**TASK STATEMENT**
Whenever the word "toothbrush" appears in a line of the data below, copy that line.

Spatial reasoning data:

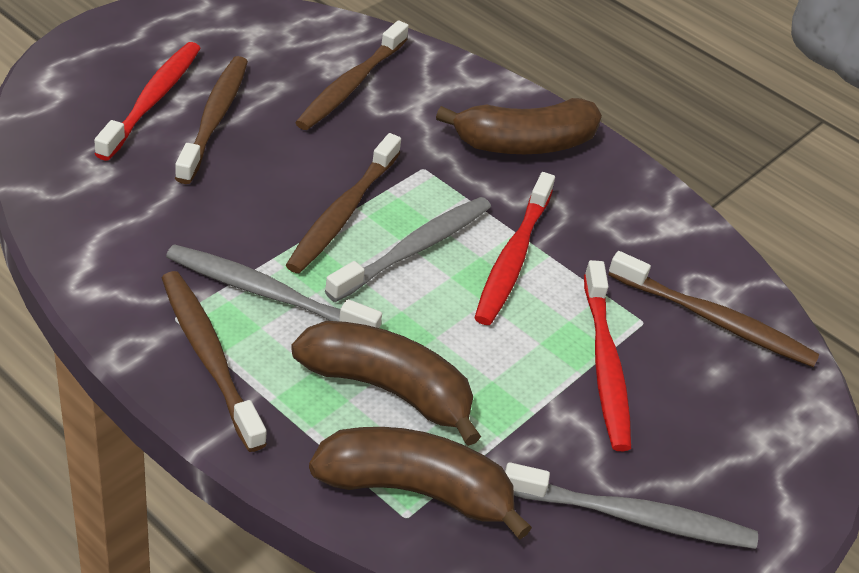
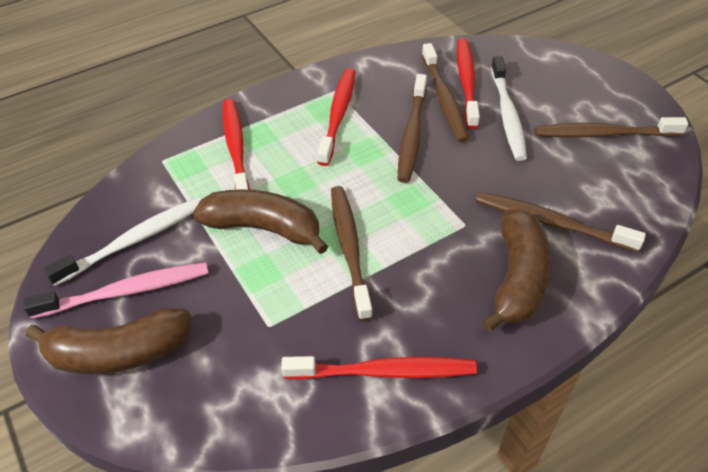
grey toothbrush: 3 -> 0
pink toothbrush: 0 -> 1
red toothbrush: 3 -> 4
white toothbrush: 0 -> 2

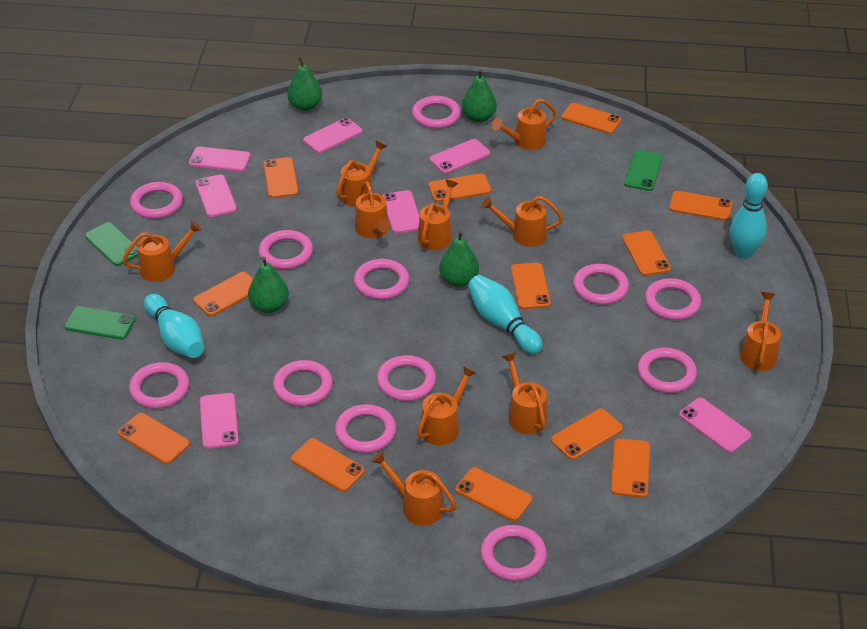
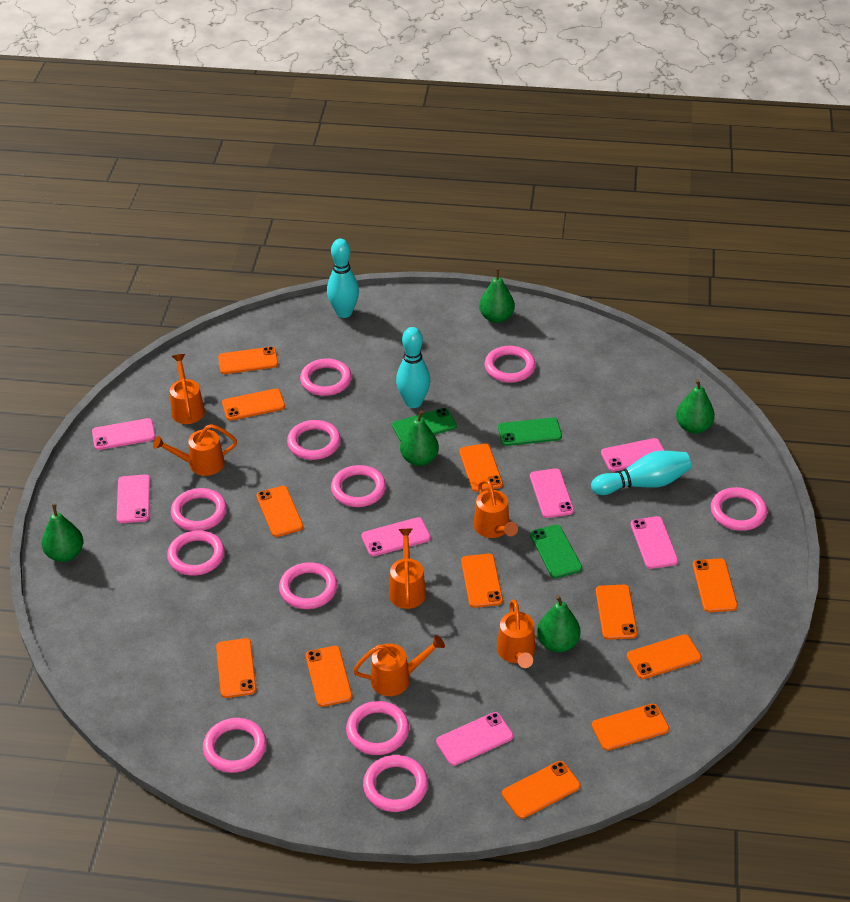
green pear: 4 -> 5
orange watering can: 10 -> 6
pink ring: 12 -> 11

**REPLY TO THE EXERCISE**
grey toothbrush: 3 -> 0
pink toothbrush: 0 -> 1
red toothbrush: 3 -> 4
white toothbrush: 0 -> 2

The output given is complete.